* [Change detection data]
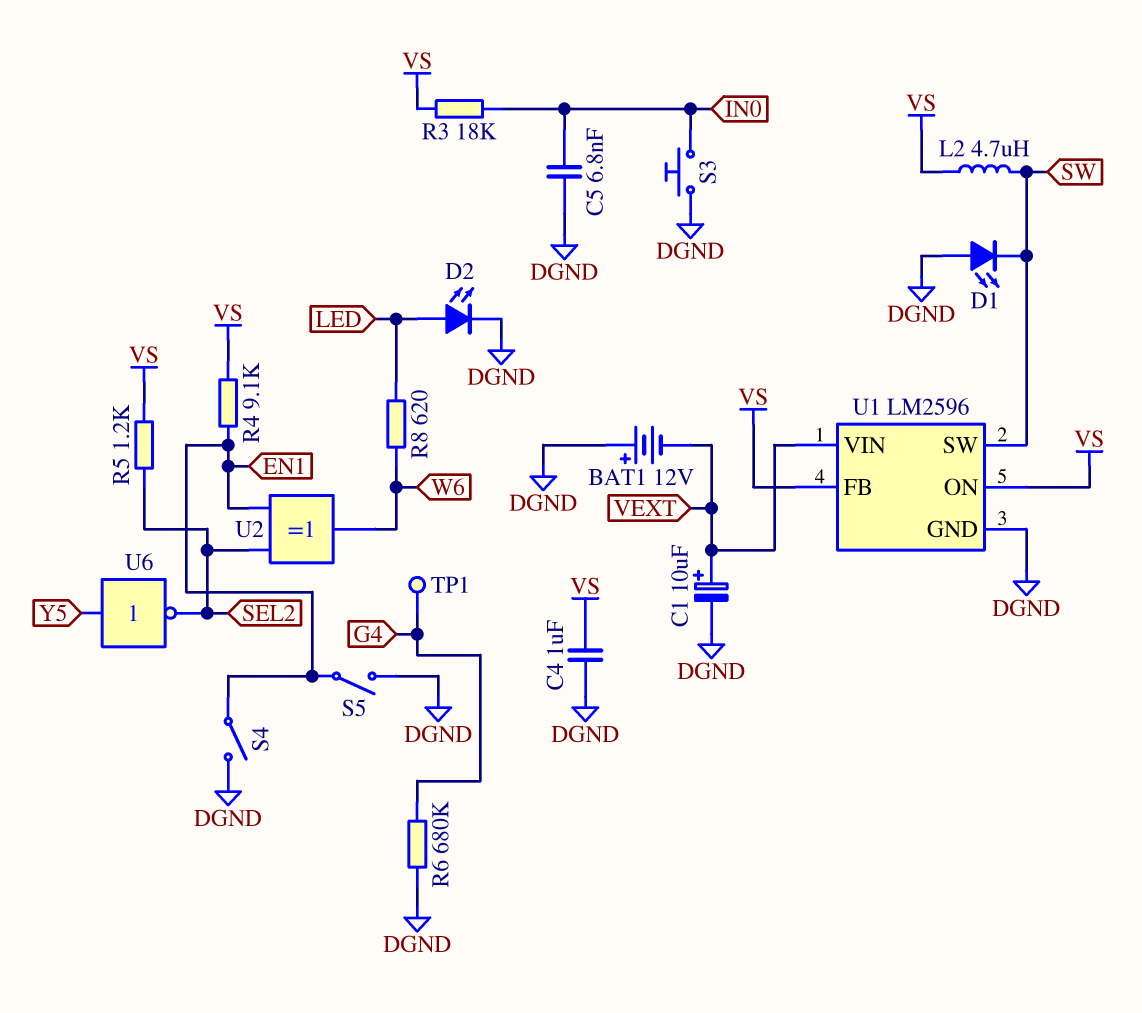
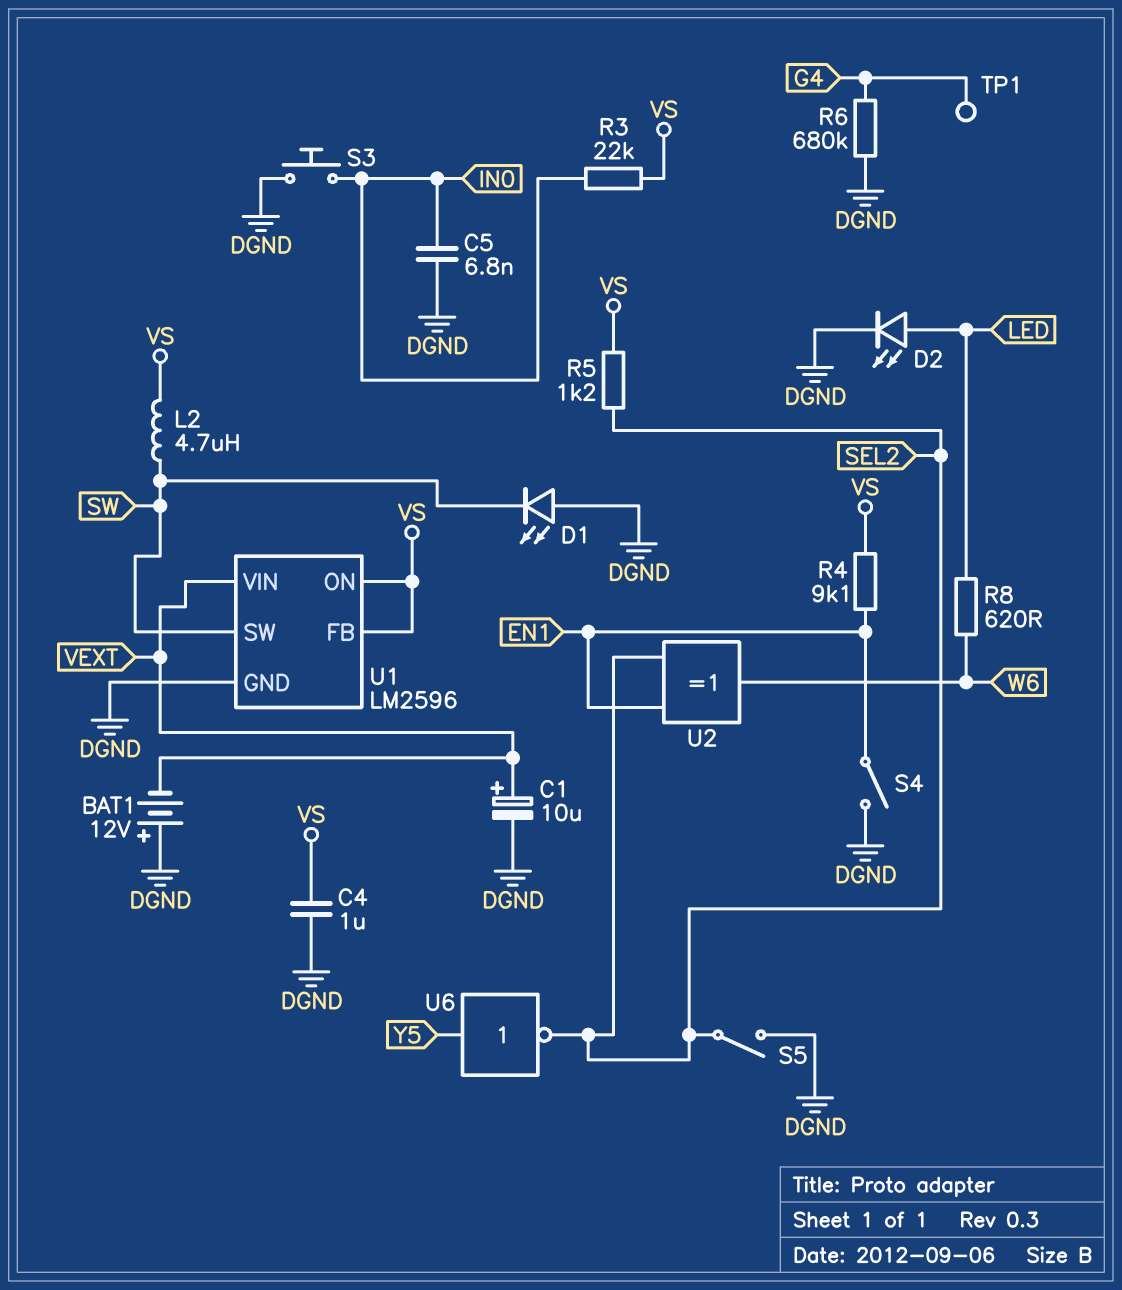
R3: 18k (IN0, VS) -> 22k (IN0, VS)
S5: switch (DGND, EN1) -> switch (DGND, SEL2)

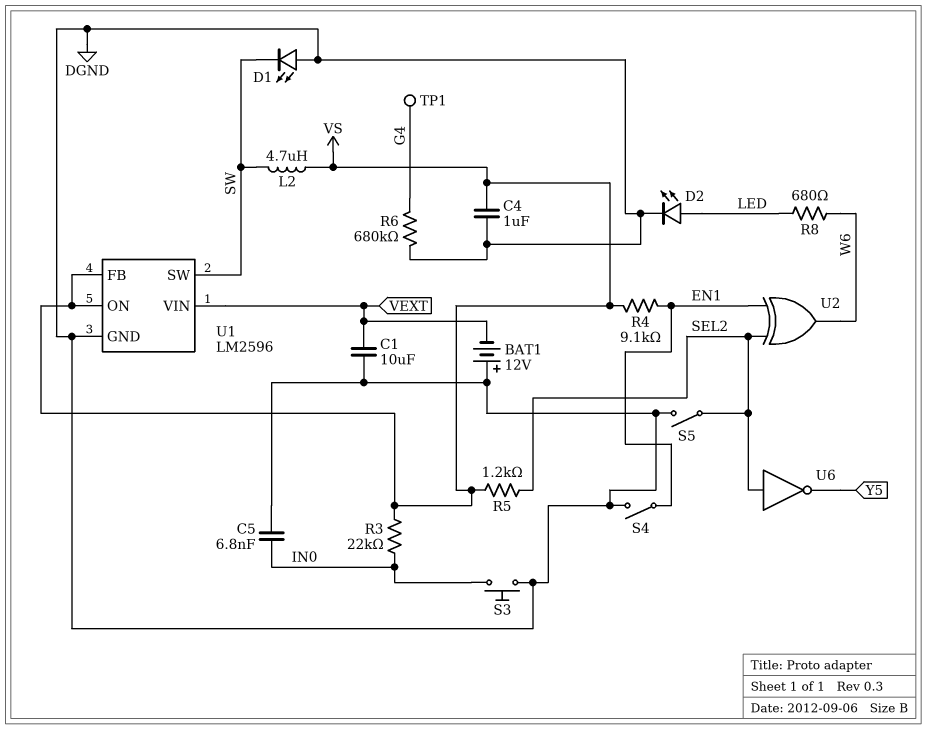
C1: 10uF (plus VEXT, minus DGND) -> 10uF (DGND, VEXT)
R8: 620 (LED, W6) -> 680 (LED, W6)
U6: NOT (in Y5, out SEL2) -> NOT (in SEL2, out Y5)

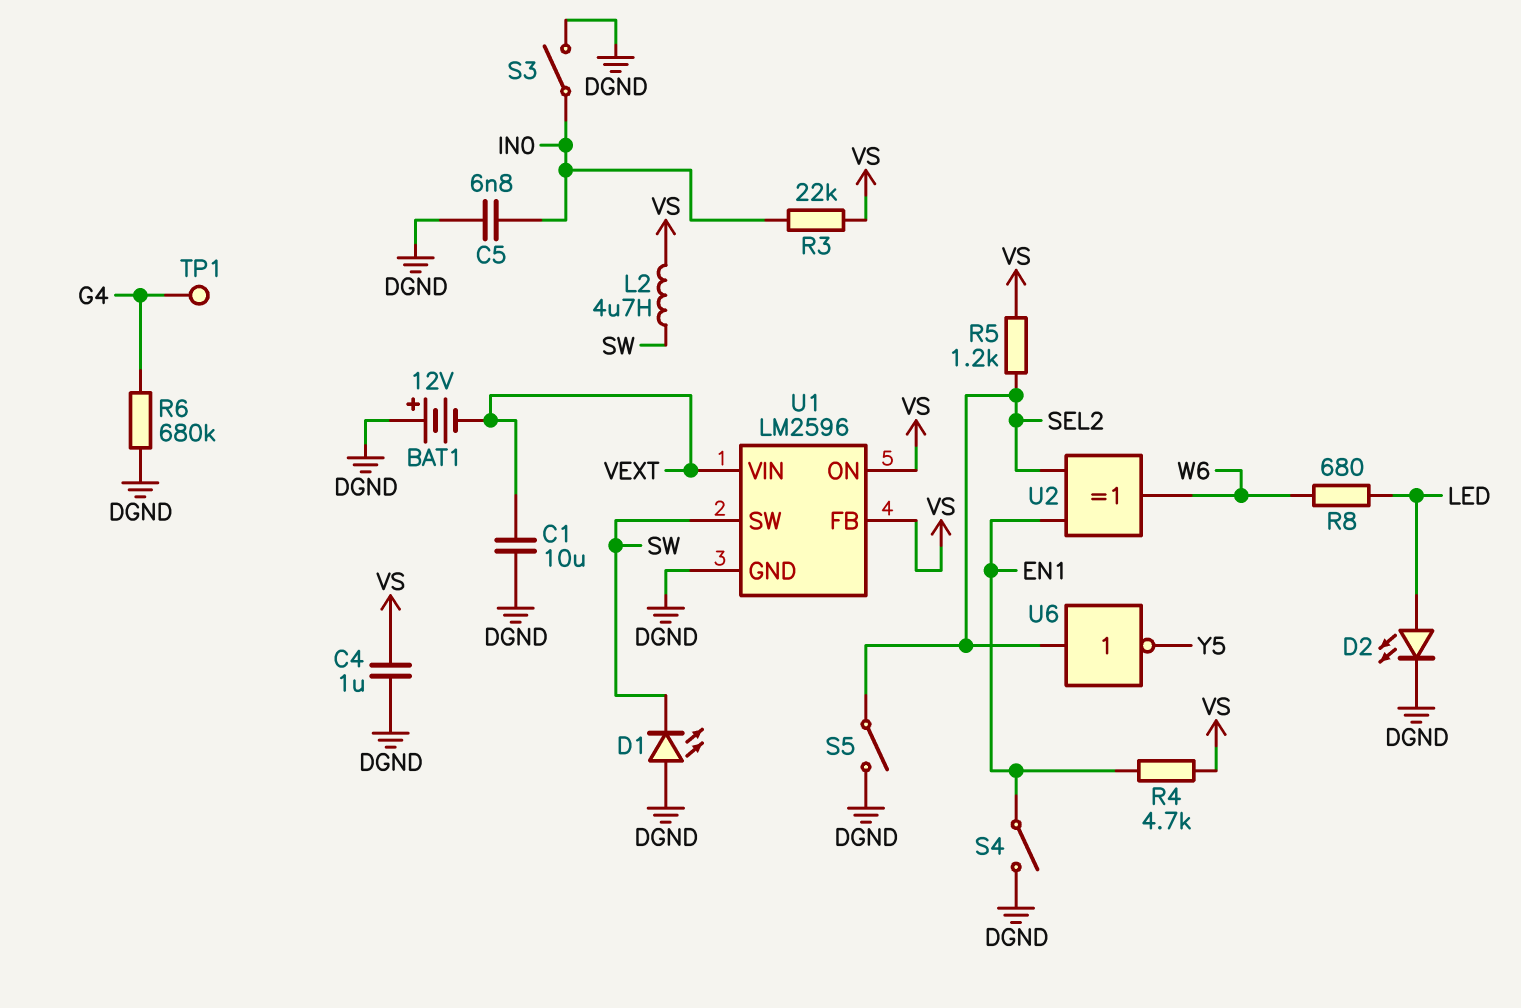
R4: 9.1k (EN1, VS) -> 4.7k (EN1, VS)
S3: button (DGND, IN0) -> switch (DGND, IN0)

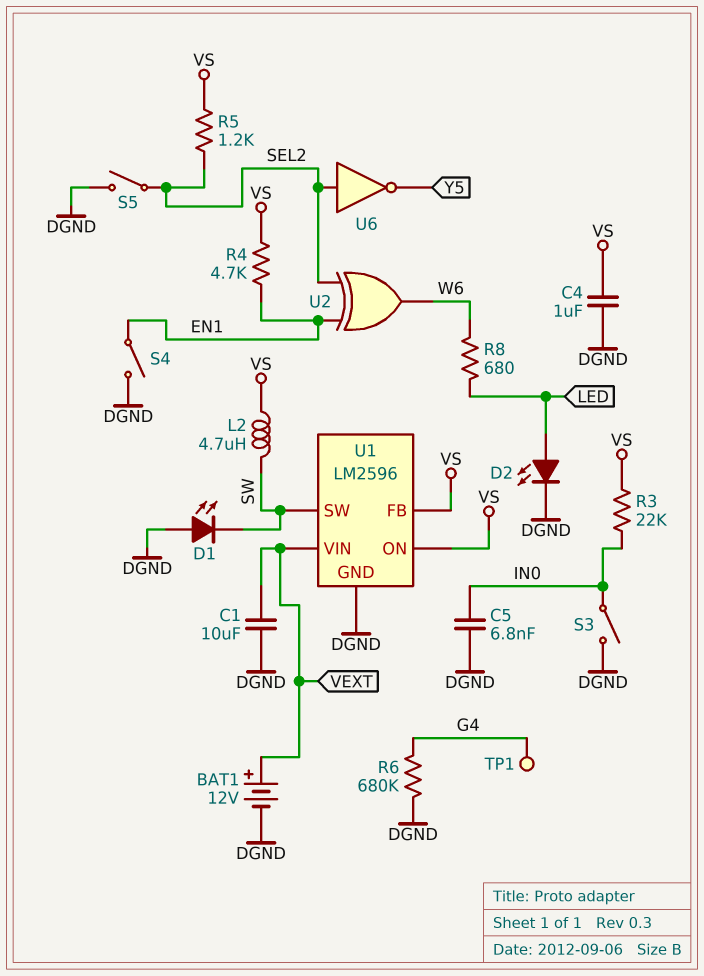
BAT1: 12V (plus DGND, minus VEXT) -> 12V (plus VEXT, minus DGND)

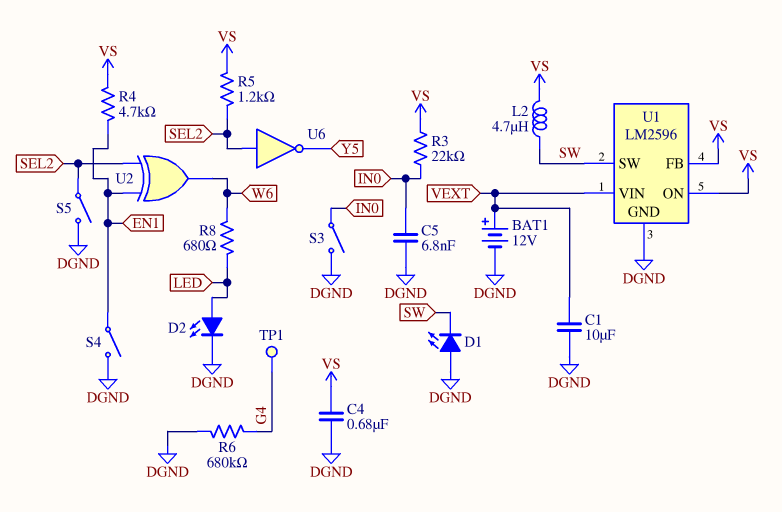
C4: 1uF (DGND, VS) -> 680nF (DGND, VS)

* [Work task] Wherever the string "VEXT" occurs in the records, copy the line it is in.

* [Task answer]
C1: 10uF (plus VEXT, minus DGND) -> 10uF (DGND, VEXT)
BAT1: 12V (plus DGND, minus VEXT) -> 12V (plus VEXT, minus DGND)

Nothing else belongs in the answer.